이미지 기반 공간 추론 자료
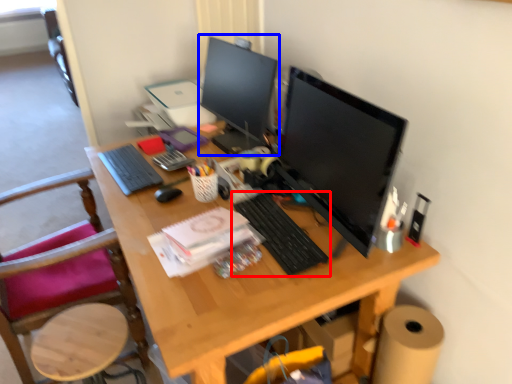
Question: Among these objects, which one is farthest to the camera, computer keyboard (highlighted by a red box) or computer monitor (highlighted by a blue box)?

Choices:
 (A) computer keyboard
 (B) computer monitor

Answer: (B)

과제 ::
위 자료 전체를 한 글자도 바꾸지 말고 그대로 다시 적으세요. 그림은 빼고 나머지 줄만 옮기세요.

결과 ::
Question: Among these objects, which one is farthest to the camera, computer keyboard (highlighted by a red box) or computer monitor (highlighted by a blue box)?

Choices:
 (A) computer keyboard
 (B) computer monitor

Answer: (B)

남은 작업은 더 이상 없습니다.